DATA SUPPLIED:

□ □ □ □ □ □ □

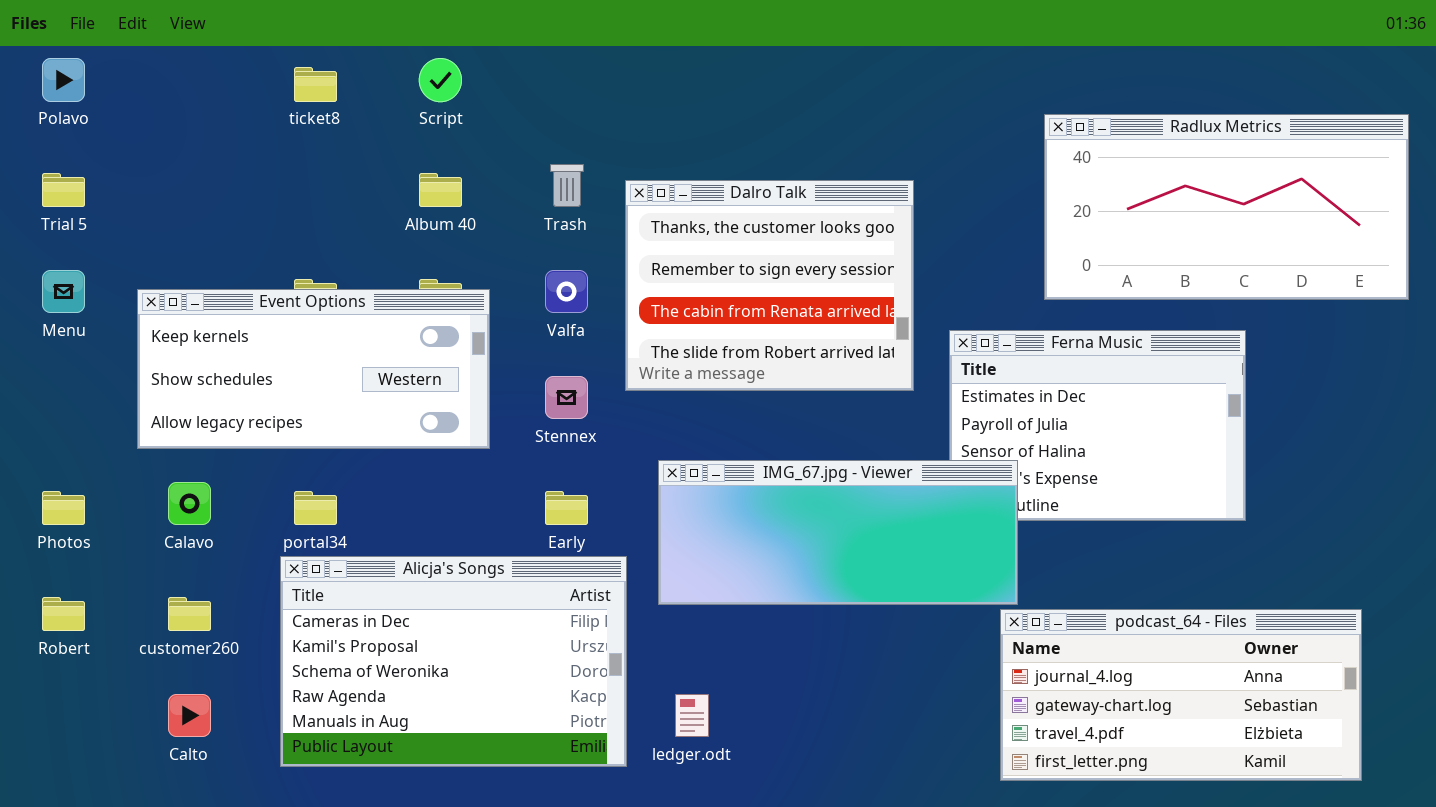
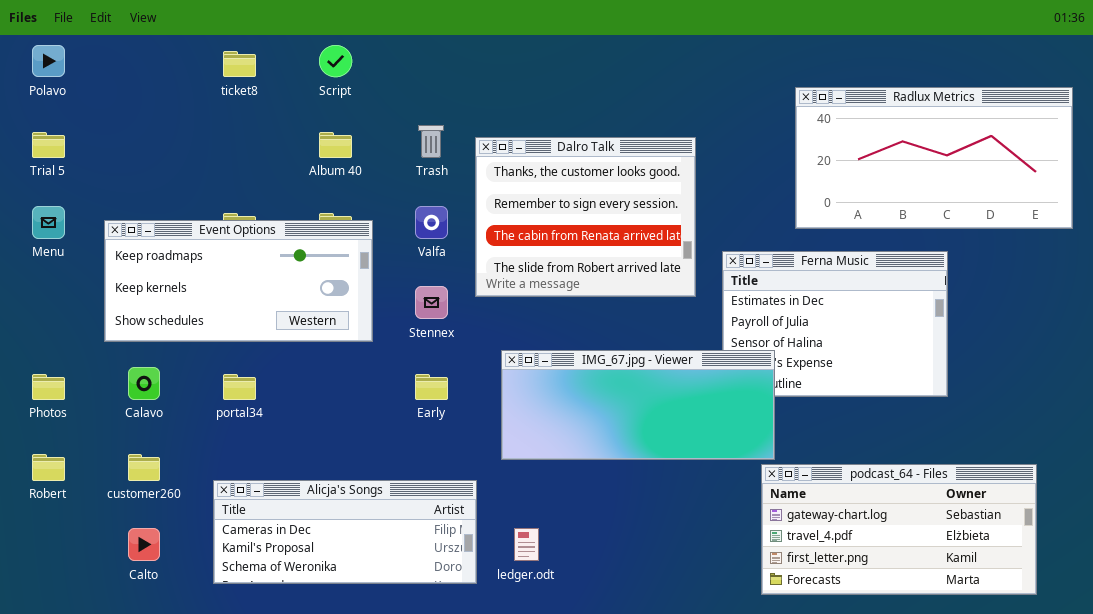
Event Options: [137,289,490,449] -> [104,220,373,342], scrolled up 1 row
Alicja's Songs: [280,556,627,767] -> [213,480,477,584], resized
podcast_64 - Files: [1000,609,1362,781] -> [761,464,1037,595], scrolled down 1 row

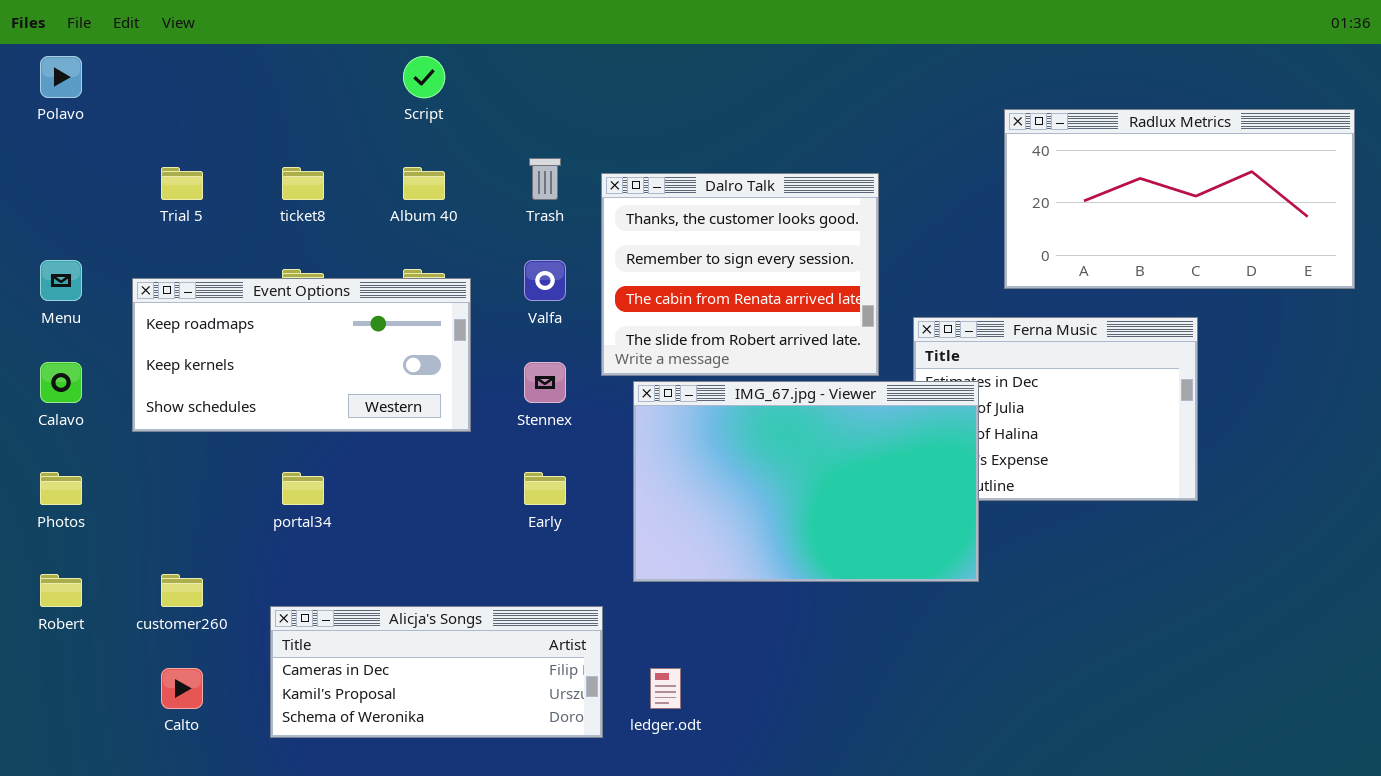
ticket8: [223,51,256,77] -> [282,167,324,200], moved
Trial 5: [32,132,65,158] -> [161,167,203,200], moved
IMG_67.jpg - Viewer: [501,350,775,460] -> [633,381,979,582], resized
Calavo: [128,367,160,400] -> [40,362,82,403], moved
podcast_64 - Files: [761,464,1037,595] -> none, closed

□ □ □ □ □ □ □

AIM OF THE TASK:
Copy out, word for word, only the lines from the one with "Trial 5: [32,132,65,158]" through the last line of the material above.

RESULT FOR THIS TASK:
Trial 5: [32,132,65,158] -> [161,167,203,200], moved
IMG_67.jpg - Viewer: [501,350,775,460] -> [633,381,979,582], resized
Calavo: [128,367,160,400] -> [40,362,82,403], moved
podcast_64 - Files: [761,464,1037,595] -> none, closed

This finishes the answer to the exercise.